*TASK OBJECTIVE*: Your copy should hold only the lines from the one with "none -> green round brick C3 level 1" to the one with "none -> green brick D6 level 2", both included, each exactly as it stands below, with no pictures.

*DATA SHOWN*:
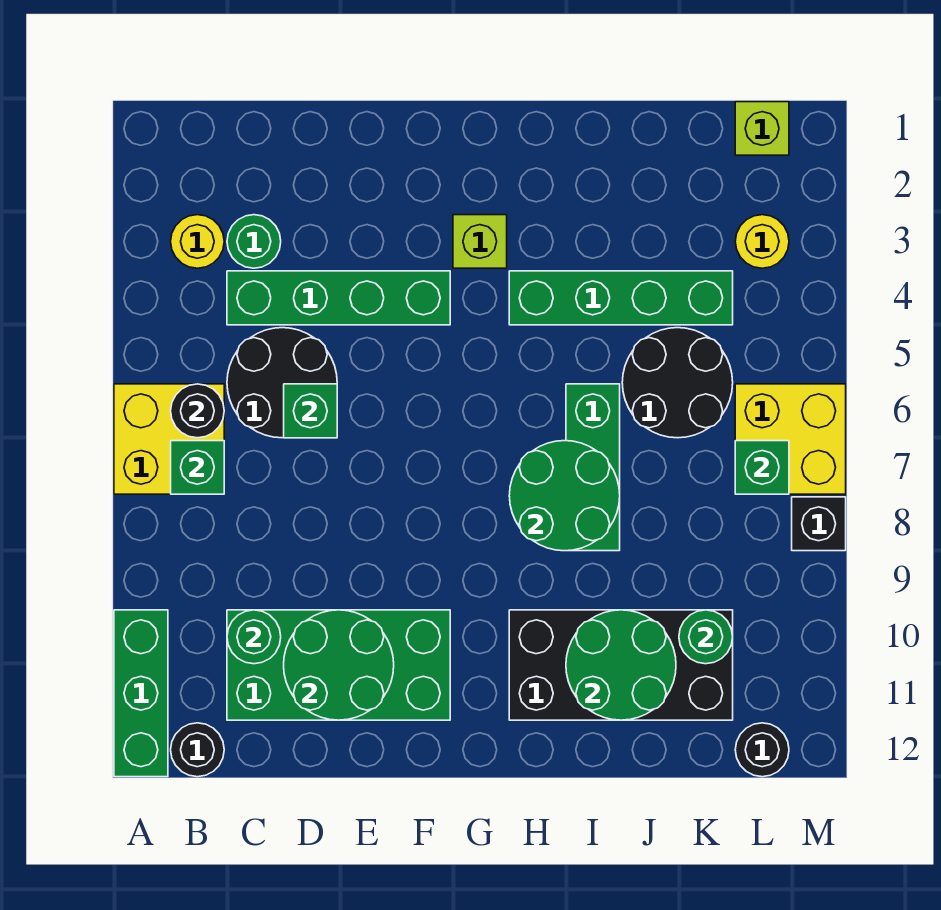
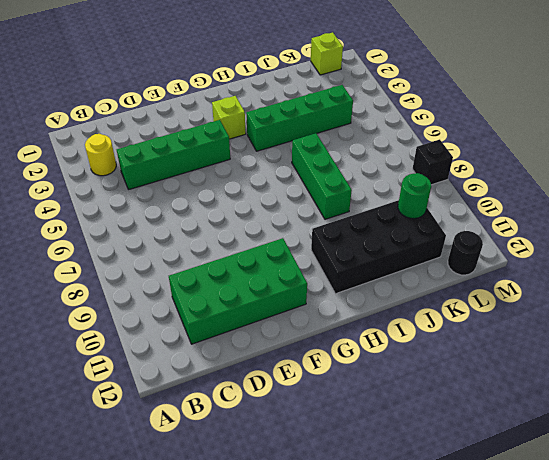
none -> yellow brick A6:B7 level 1
none -> green brick A10:A12 level 1
none -> black round brick B12 level 1

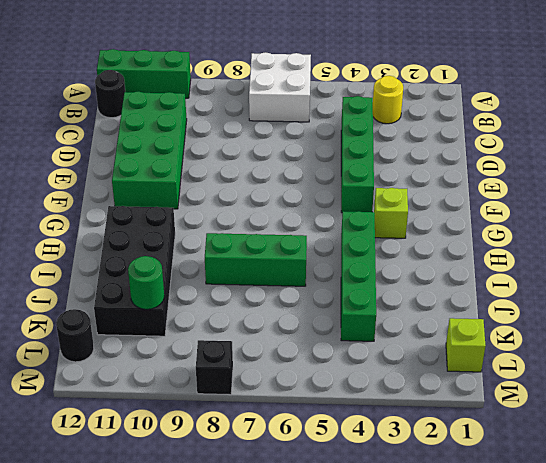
white brick A6:B7 level 1 -> yellow brick A6:B7 level 1
none -> green round brick C3 level 1
none -> black round brick C5:D6 level 1
none -> black round brick J5:K6 level 1

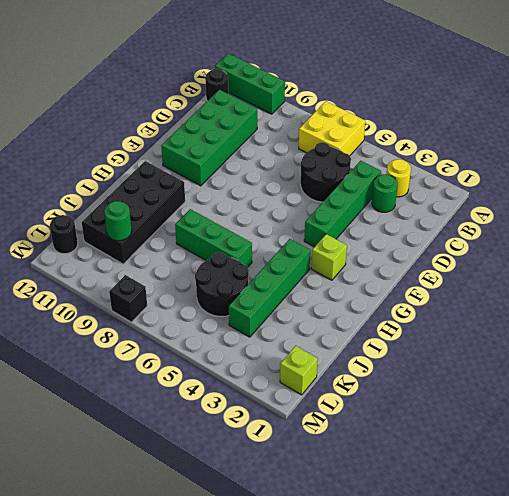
none -> yellow round brick L3 level 1
none -> yellow brick L6:M7 level 1
none -> black round brick B6 level 2

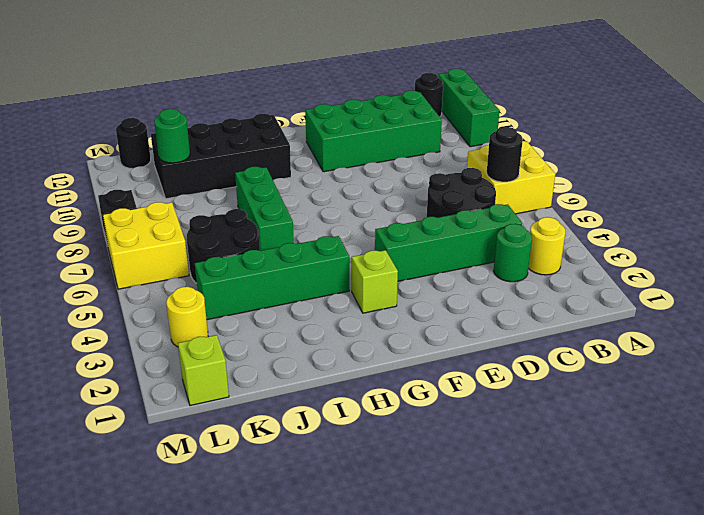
none -> green brick B7 level 2
none -> green round brick C10 level 2
none -> green brick D6 level 2

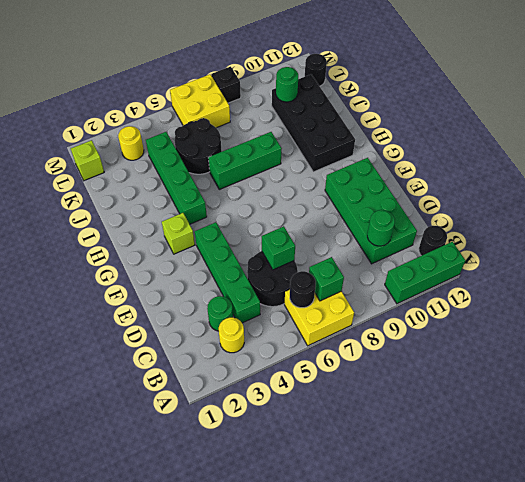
none -> green round brick D10:E11 level 2
none -> green round brick H7:I8 level 2
none -> green round brick I10:J11 level 2

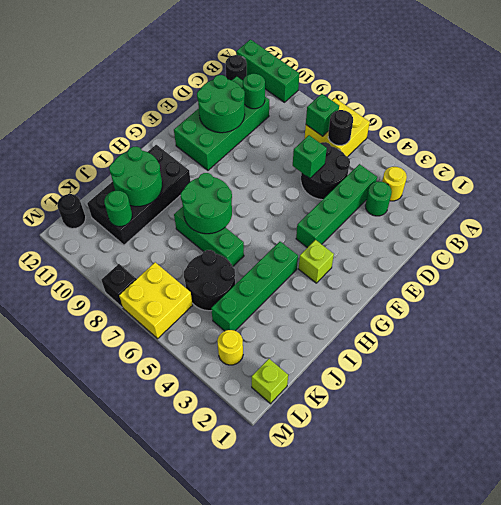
none -> green brick L7 level 2

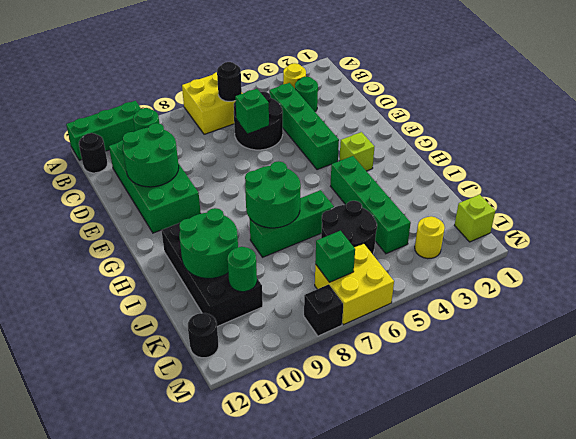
none -> green brick B7 level 2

*OUTPUT FOR THIS EXERCISE*:
none -> green round brick C3 level 1
none -> black round brick C5:D6 level 1
none -> black round brick J5:K6 level 1

none -> yellow round brick L3 level 1
none -> yellow brick L6:M7 level 1
none -> black round brick B6 level 2

none -> green brick B7 level 2
none -> green round brick C10 level 2
none -> green brick D6 level 2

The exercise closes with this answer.